*What to work on:* Send back every record word for word, with nothing missing.

------ Information shown

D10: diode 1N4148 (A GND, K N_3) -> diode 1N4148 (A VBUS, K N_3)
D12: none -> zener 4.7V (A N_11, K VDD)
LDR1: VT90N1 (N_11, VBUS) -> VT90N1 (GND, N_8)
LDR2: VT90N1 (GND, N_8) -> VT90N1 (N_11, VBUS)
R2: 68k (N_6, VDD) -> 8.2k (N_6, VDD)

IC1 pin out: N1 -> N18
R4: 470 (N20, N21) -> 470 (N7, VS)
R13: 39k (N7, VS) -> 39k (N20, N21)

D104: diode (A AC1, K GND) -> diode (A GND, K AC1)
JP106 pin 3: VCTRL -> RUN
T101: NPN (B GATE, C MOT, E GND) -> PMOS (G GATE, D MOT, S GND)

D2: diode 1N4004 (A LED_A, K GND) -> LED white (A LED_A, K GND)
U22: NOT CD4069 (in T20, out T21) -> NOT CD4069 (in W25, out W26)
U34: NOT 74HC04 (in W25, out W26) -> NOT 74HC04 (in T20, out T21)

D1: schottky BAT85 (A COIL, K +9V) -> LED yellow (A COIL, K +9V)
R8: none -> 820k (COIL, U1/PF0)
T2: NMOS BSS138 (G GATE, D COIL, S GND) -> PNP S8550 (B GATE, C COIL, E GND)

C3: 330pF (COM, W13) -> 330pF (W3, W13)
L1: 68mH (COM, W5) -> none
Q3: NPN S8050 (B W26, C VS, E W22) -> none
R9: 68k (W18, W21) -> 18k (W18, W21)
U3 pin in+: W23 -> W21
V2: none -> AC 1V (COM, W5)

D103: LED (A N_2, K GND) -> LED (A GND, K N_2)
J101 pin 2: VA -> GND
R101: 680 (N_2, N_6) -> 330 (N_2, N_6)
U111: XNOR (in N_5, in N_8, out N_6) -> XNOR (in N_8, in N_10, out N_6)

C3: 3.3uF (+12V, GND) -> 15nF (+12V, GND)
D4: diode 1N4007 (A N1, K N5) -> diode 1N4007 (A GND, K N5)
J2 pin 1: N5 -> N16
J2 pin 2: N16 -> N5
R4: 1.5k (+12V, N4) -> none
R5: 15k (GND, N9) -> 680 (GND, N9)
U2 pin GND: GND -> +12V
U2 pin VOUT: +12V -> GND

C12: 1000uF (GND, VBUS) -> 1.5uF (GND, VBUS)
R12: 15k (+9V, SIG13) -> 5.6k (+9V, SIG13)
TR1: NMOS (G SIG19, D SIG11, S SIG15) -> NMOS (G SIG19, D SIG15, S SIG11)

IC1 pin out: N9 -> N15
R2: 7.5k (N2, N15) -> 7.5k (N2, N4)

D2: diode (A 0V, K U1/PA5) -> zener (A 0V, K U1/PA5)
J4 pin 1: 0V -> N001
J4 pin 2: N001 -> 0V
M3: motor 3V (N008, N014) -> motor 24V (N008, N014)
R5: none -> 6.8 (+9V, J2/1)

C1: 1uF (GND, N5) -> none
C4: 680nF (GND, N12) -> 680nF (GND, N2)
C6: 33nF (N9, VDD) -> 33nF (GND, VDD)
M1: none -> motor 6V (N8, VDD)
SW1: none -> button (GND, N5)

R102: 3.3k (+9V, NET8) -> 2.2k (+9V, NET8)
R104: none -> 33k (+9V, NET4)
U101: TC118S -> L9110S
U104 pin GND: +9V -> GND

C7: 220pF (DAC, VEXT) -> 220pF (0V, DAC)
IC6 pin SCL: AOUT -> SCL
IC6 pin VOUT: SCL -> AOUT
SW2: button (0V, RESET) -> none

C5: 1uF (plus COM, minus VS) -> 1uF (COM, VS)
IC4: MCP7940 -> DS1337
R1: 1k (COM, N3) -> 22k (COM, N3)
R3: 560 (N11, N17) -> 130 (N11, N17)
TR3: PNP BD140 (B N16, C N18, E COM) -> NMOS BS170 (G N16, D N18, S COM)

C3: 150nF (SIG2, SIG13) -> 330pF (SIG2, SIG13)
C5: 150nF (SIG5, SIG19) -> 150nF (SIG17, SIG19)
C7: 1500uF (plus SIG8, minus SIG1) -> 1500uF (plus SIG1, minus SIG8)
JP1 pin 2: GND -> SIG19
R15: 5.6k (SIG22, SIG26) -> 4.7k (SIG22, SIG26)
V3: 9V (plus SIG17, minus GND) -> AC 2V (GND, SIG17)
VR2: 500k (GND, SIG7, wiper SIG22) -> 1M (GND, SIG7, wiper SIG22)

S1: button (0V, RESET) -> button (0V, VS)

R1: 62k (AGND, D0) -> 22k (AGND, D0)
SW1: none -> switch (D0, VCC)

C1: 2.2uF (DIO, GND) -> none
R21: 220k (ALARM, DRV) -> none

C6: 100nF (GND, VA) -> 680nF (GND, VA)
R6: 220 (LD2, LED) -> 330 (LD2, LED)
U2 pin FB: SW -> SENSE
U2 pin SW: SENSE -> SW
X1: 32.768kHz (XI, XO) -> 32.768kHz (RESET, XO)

------------

*Answer below:*
D10: diode 1N4148 (A GND, K N_3) -> diode 1N4148 (A VBUS, K N_3)
D12: none -> zener 4.7V (A N_11, K VDD)
LDR1: VT90N1 (N_11, VBUS) -> VT90N1 (GND, N_8)
LDR2: VT90N1 (GND, N_8) -> VT90N1 (N_11, VBUS)
R2: 68k (N_6, VDD) -> 8.2k (N_6, VDD)

IC1 pin out: N1 -> N18
R4: 470 (N20, N21) -> 470 (N7, VS)
R13: 39k (N7, VS) -> 39k (N20, N21)

D104: diode (A AC1, K GND) -> diode (A GND, K AC1)
JP106 pin 3: VCTRL -> RUN
T101: NPN (B GATE, C MOT, E GND) -> PMOS (G GATE, D MOT, S GND)

D2: diode 1N4004 (A LED_A, K GND) -> LED white (A LED_A, K GND)
U22: NOT CD4069 (in T20, out T21) -> NOT CD4069 (in W25, out W26)
U34: NOT 74HC04 (in W25, out W26) -> NOT 74HC04 (in T20, out T21)

D1: schottky BAT85 (A COIL, K +9V) -> LED yellow (A COIL, K +9V)
R8: none -> 820k (COIL, U1/PF0)
T2: NMOS BSS138 (G GATE, D COIL, S GND) -> PNP S8550 (B GATE, C COIL, E GND)

C3: 330pF (COM, W13) -> 330pF (W3, W13)
L1: 68mH (COM, W5) -> none
Q3: NPN S8050 (B W26, C VS, E W22) -> none
R9: 68k (W18, W21) -> 18k (W18, W21)
U3 pin in+: W23 -> W21
V2: none -> AC 1V (COM, W5)

D103: LED (A N_2, K GND) -> LED (A GND, K N_2)
J101 pin 2: VA -> GND
R101: 680 (N_2, N_6) -> 330 (N_2, N_6)
U111: XNOR (in N_5, in N_8, out N_6) -> XNOR (in N_8, in N_10, out N_6)

C3: 3.3uF (+12V, GND) -> 15nF (+12V, GND)
D4: diode 1N4007 (A N1, K N5) -> diode 1N4007 (A GND, K N5)
J2 pin 1: N5 -> N16
J2 pin 2: N16 -> N5
R4: 1.5k (+12V, N4) -> none
R5: 15k (GND, N9) -> 680 (GND, N9)
U2 pin GND: GND -> +12V
U2 pin VOUT: +12V -> GND

C12: 1000uF (GND, VBUS) -> 1.5uF (GND, VBUS)
R12: 15k (+9V, SIG13) -> 5.6k (+9V, SIG13)
TR1: NMOS (G SIG19, D SIG11, S SIG15) -> NMOS (G SIG19, D SIG15, S SIG11)

IC1 pin out: N9 -> N15
R2: 7.5k (N2, N15) -> 7.5k (N2, N4)

D2: diode (A 0V, K U1/PA5) -> zener (A 0V, K U1/PA5)
J4 pin 1: 0V -> N001
J4 pin 2: N001 -> 0V
M3: motor 3V (N008, N014) -> motor 24V (N008, N014)
R5: none -> 6.8 (+9V, J2/1)

C1: 1uF (GND, N5) -> none
C4: 680nF (GND, N12) -> 680nF (GND, N2)
C6: 33nF (N9, VDD) -> 33nF (GND, VDD)
M1: none -> motor 6V (N8, VDD)
SW1: none -> button (GND, N5)

R102: 3.3k (+9V, NET8) -> 2.2k (+9V, NET8)
R104: none -> 33k (+9V, NET4)
U101: TC118S -> L9110S
U104 pin GND: +9V -> GND

C7: 220pF (DAC, VEXT) -> 220pF (0V, DAC)
IC6 pin SCL: AOUT -> SCL
IC6 pin VOUT: SCL -> AOUT
SW2: button (0V, RESET) -> none

C5: 1uF (plus COM, minus VS) -> 1uF (COM, VS)
IC4: MCP7940 -> DS1337
R1: 1k (COM, N3) -> 22k (COM, N3)
R3: 560 (N11, N17) -> 130 (N11, N17)
TR3: PNP BD140 (B N16, C N18, E COM) -> NMOS BS170 (G N16, D N18, S COM)

C3: 150nF (SIG2, SIG13) -> 330pF (SIG2, SIG13)
C5: 150nF (SIG5, SIG19) -> 150nF (SIG17, SIG19)
C7: 1500uF (plus SIG8, minus SIG1) -> 1500uF (plus SIG1, minus SIG8)
JP1 pin 2: GND -> SIG19
R15: 5.6k (SIG22, SIG26) -> 4.7k (SIG22, SIG26)
V3: 9V (plus SIG17, minus GND) -> AC 2V (GND, SIG17)
VR2: 500k (GND, SIG7, wiper SIG22) -> 1M (GND, SIG7, wiper SIG22)

S1: button (0V, RESET) -> button (0V, VS)

R1: 62k (AGND, D0) -> 22k (AGND, D0)
SW1: none -> switch (D0, VCC)

C1: 2.2uF (DIO, GND) -> none
R21: 220k (ALARM, DRV) -> none

C6: 100nF (GND, VA) -> 680nF (GND, VA)
R6: 220 (LD2, LED) -> 330 (LD2, LED)
U2 pin FB: SW -> SENSE
U2 pin SW: SENSE -> SW
X1: 32.768kHz (XI, XO) -> 32.768kHz (RESET, XO)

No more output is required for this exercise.